┌──

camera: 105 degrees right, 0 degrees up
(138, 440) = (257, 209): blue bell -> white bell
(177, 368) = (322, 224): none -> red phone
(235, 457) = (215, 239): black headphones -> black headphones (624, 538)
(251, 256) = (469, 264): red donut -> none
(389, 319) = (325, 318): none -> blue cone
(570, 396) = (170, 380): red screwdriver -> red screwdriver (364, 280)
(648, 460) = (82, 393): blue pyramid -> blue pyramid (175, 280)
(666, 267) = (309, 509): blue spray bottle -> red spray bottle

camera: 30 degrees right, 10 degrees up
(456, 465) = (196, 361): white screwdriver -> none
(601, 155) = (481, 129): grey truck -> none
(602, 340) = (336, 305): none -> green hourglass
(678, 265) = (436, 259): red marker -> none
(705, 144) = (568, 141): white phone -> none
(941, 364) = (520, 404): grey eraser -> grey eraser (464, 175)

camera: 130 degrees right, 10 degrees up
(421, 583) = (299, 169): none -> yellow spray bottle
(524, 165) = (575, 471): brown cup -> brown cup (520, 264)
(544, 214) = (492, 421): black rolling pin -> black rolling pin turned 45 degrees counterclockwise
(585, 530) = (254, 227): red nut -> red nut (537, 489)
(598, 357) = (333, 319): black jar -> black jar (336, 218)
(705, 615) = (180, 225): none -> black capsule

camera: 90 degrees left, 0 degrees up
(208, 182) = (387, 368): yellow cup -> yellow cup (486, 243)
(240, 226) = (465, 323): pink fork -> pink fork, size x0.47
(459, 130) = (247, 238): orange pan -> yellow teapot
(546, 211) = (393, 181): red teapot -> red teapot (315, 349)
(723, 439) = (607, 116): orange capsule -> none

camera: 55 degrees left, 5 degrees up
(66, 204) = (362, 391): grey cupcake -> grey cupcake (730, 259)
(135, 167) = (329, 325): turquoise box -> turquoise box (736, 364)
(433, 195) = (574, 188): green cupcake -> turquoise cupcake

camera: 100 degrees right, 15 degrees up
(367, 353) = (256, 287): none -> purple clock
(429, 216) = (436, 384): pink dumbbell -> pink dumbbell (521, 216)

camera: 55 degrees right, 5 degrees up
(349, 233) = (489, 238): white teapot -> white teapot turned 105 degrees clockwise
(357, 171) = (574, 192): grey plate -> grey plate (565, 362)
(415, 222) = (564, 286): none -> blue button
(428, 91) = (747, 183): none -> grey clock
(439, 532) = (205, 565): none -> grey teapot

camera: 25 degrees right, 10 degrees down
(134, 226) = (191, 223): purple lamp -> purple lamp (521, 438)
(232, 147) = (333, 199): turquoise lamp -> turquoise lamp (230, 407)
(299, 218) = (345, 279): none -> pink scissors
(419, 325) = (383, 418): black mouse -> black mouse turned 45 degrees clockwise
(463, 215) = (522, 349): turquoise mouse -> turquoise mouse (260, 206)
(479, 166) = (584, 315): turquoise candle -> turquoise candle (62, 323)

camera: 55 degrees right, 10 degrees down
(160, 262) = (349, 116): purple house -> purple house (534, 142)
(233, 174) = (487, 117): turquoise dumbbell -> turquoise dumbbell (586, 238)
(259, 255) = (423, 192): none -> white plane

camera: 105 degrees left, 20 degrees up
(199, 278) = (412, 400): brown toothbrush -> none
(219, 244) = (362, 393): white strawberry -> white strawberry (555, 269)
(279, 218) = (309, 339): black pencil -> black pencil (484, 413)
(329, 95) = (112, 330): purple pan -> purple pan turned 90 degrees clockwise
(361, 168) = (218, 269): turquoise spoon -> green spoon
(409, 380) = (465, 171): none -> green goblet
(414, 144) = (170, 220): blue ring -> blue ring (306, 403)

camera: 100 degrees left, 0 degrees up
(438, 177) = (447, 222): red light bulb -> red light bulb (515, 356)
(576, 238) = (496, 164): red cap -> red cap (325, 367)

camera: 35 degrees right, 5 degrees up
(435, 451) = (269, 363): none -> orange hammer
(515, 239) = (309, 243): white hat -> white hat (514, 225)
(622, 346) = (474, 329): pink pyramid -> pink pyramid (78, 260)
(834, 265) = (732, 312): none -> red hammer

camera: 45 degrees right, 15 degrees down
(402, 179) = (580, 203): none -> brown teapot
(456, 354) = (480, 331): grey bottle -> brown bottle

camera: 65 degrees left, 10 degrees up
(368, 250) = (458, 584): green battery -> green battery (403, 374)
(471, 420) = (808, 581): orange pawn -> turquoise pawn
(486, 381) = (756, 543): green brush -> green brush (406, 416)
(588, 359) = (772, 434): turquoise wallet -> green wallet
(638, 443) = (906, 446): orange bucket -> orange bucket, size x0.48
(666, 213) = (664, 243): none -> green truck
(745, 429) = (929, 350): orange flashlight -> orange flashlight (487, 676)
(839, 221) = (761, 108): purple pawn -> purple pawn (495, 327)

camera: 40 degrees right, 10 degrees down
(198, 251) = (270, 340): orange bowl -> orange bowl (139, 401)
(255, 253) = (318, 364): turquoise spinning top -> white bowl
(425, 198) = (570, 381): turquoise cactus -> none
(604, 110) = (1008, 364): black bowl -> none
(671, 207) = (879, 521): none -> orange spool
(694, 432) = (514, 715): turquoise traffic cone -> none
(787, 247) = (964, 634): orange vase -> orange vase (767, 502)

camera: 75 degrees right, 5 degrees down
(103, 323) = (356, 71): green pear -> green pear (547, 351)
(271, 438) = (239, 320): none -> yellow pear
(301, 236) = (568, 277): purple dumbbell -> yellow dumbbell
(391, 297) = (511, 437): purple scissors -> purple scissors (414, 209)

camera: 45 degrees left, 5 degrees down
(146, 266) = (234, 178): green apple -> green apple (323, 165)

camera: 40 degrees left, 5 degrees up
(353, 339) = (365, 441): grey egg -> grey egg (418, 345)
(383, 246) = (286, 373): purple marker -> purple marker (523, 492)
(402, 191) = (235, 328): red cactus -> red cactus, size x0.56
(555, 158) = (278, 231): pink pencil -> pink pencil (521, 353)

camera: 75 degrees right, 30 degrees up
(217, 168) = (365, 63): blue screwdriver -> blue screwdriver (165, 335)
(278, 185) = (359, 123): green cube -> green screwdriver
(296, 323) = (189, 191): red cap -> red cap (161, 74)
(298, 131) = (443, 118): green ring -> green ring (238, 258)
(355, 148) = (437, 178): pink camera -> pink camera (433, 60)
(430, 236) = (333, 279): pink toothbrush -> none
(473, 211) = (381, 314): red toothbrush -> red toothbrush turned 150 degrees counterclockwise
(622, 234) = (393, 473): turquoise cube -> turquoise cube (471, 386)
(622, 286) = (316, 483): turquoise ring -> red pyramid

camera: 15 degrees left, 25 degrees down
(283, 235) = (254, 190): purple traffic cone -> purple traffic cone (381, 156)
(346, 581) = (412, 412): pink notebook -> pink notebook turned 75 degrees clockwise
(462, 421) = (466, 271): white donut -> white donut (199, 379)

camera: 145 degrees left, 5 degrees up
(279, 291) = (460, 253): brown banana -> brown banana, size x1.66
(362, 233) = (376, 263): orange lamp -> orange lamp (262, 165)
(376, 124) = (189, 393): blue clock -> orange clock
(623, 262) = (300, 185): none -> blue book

└──

PROBLEM TO SOLVE :: Give back, word for word, only the lines above from the line holding "(546, 211) = (393, 181): red" to the line holding "(433, 195) = (574, 188): green", both included.

TASK OUTPUT ::
(546, 211) = (393, 181): red teapot -> red teapot (315, 349)
(723, 439) = (607, 116): orange capsule -> none

camera: 55 degrees left, 5 degrees up
(66, 204) = (362, 391): grey cupcake -> grey cupcake (730, 259)
(135, 167) = (329, 325): turquoise box -> turquoise box (736, 364)
(433, 195) = (574, 188): green cupcake -> turquoise cupcake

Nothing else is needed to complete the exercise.